┌─ Supplied data

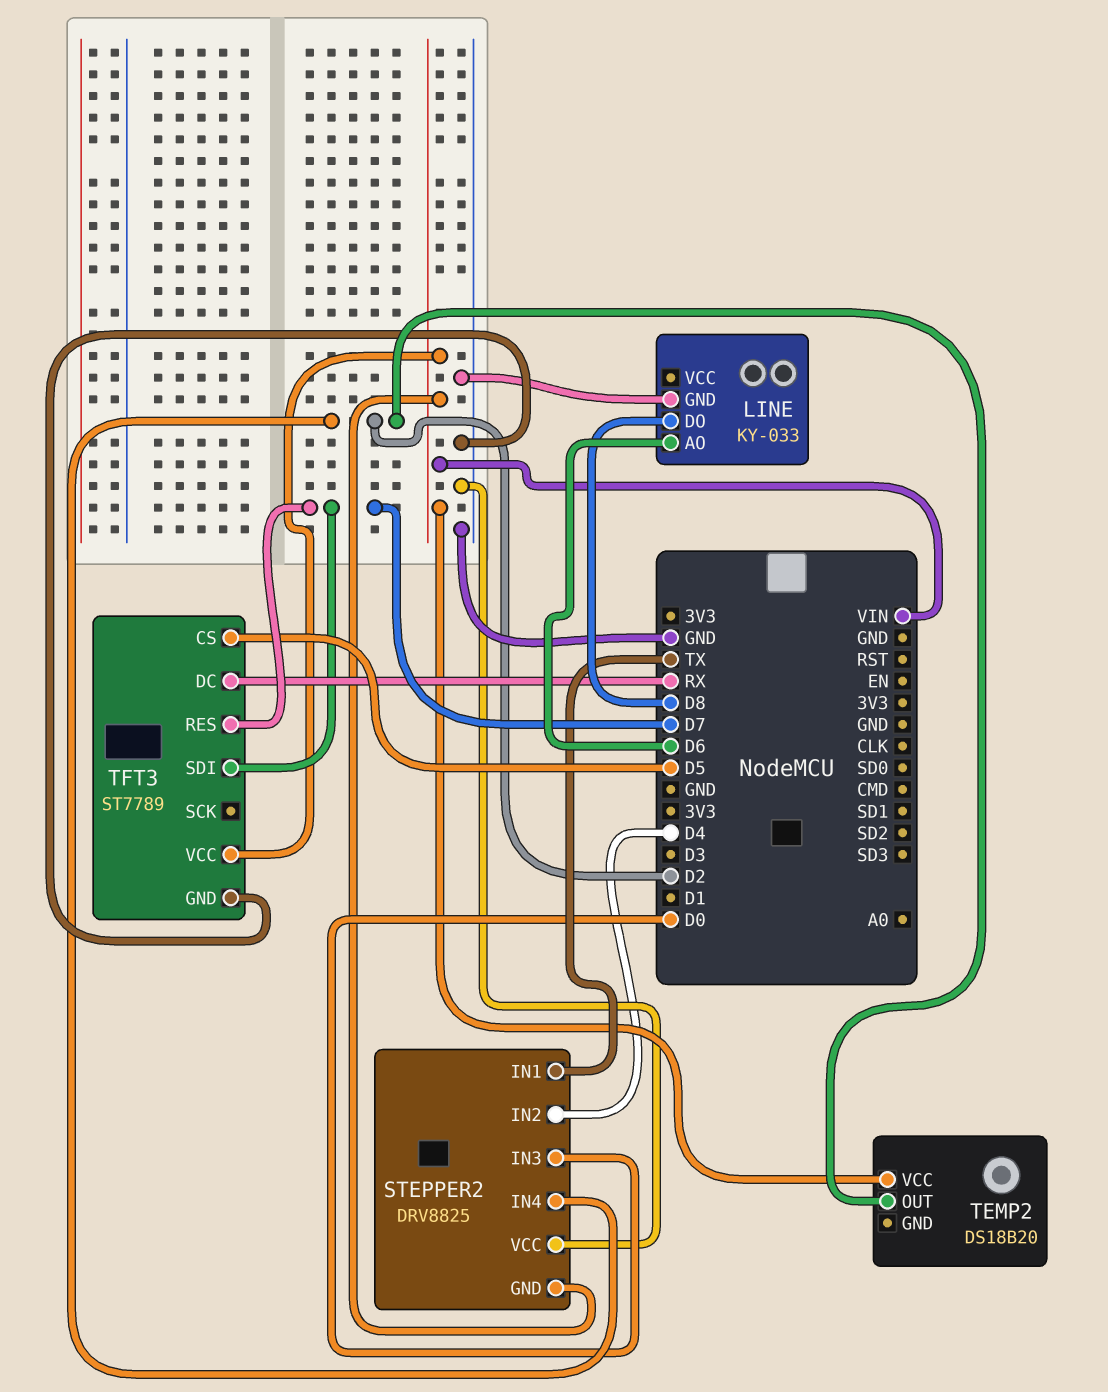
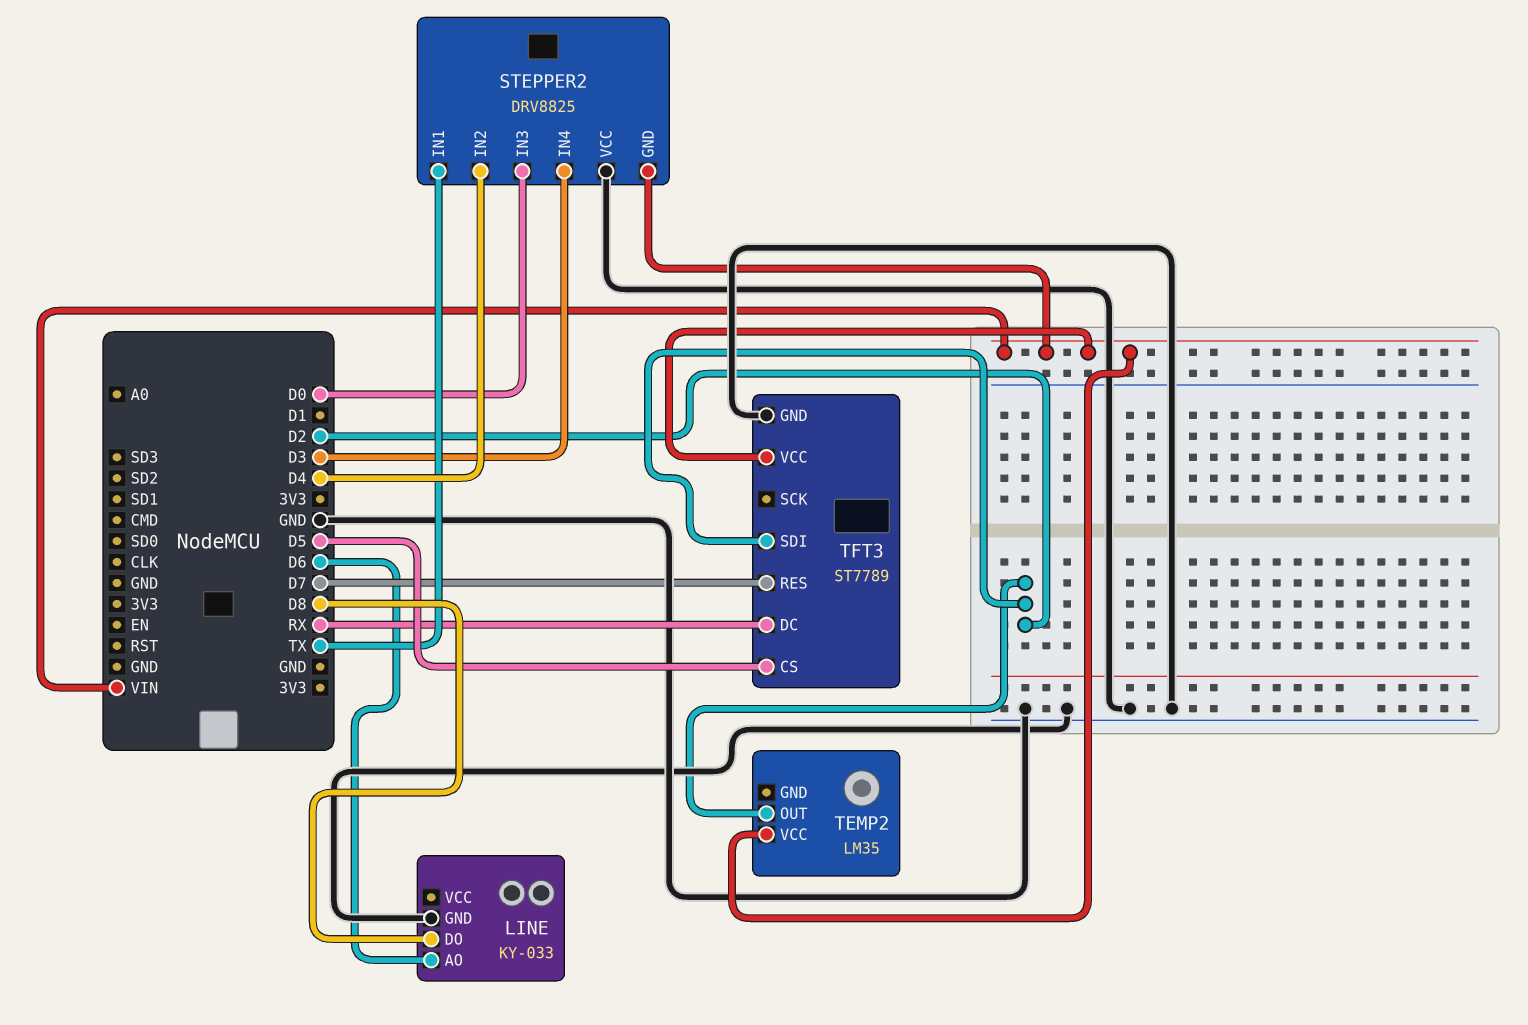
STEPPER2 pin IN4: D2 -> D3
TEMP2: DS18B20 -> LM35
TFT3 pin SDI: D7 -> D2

└─
┌─ Supplied data

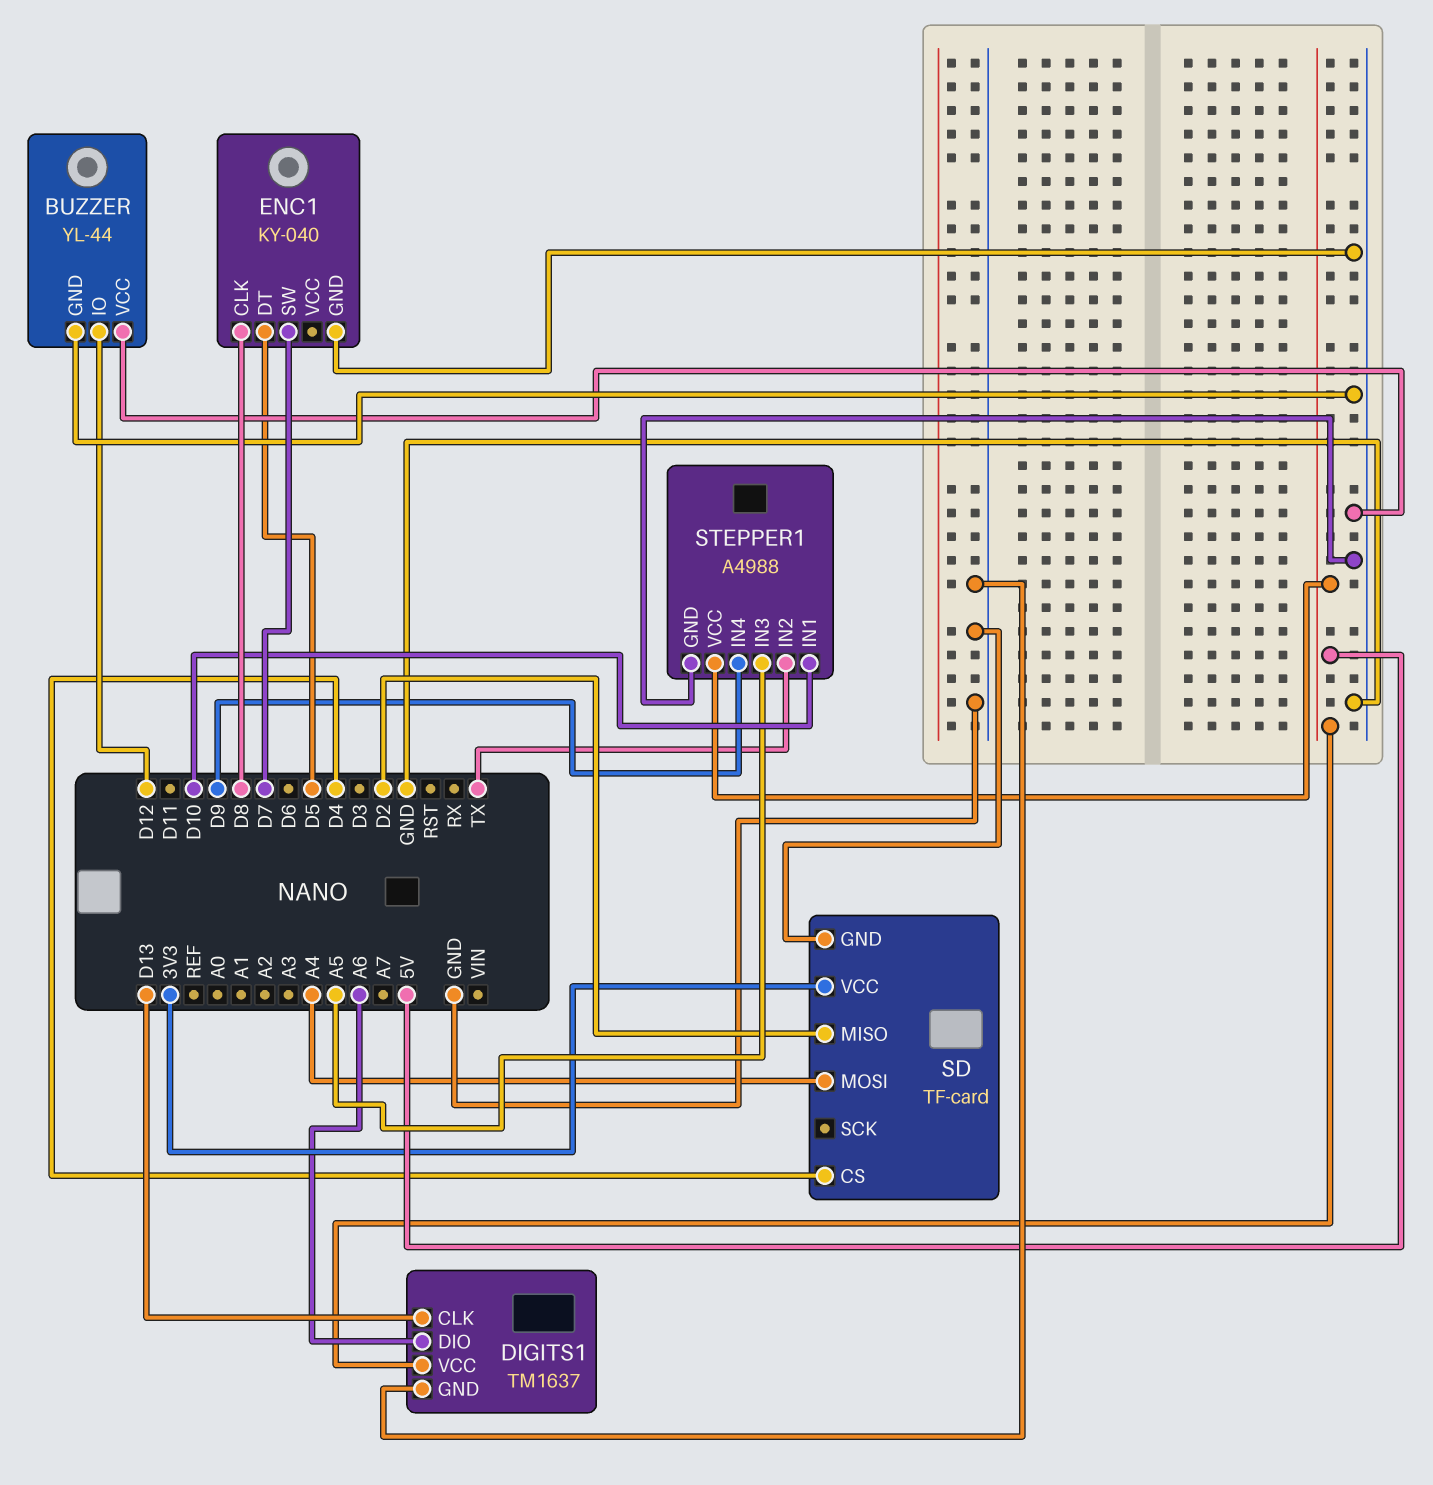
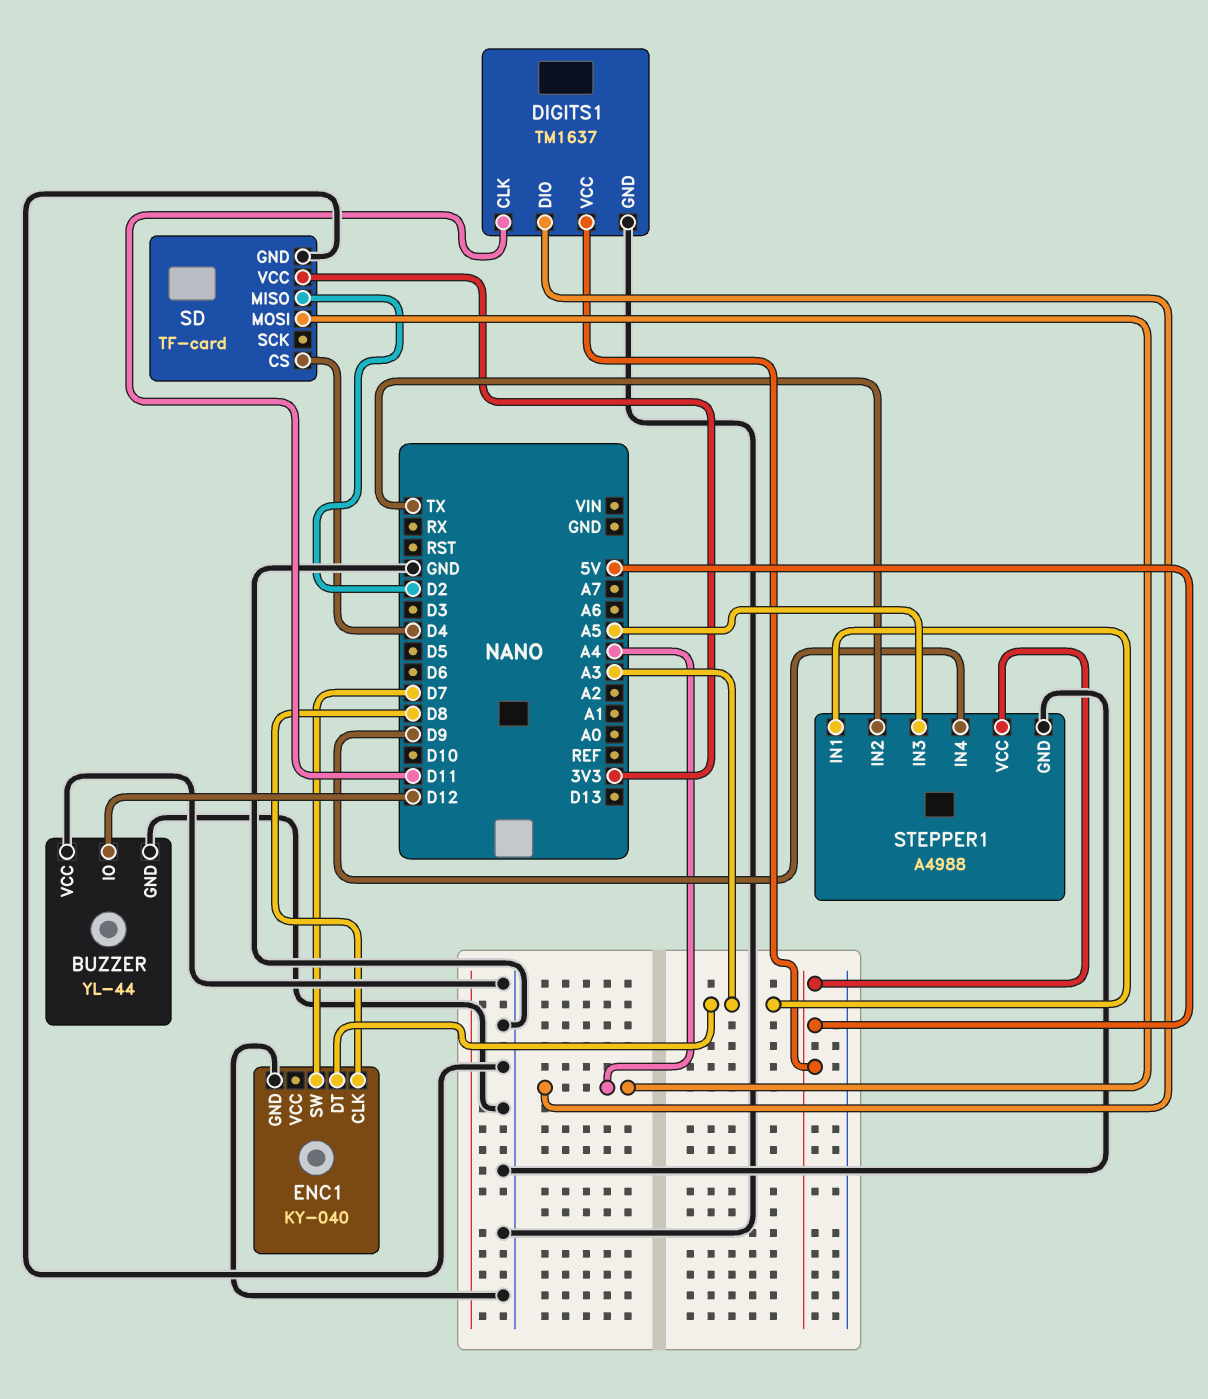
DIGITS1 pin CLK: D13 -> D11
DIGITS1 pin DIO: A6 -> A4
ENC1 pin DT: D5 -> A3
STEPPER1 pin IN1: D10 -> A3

└─

Once you reach the line with "STEPPER2 pin IN4: D2 -> D3" in the data above, copy it and every line after it exactly, up to and including the line with "TFT3 pin SDI: D7 -> D2".

▶ [Written reply]:
STEPPER2 pin IN4: D2 -> D3
TEMP2: DS18B20 -> LM35
TFT3 pin SDI: D7 -> D2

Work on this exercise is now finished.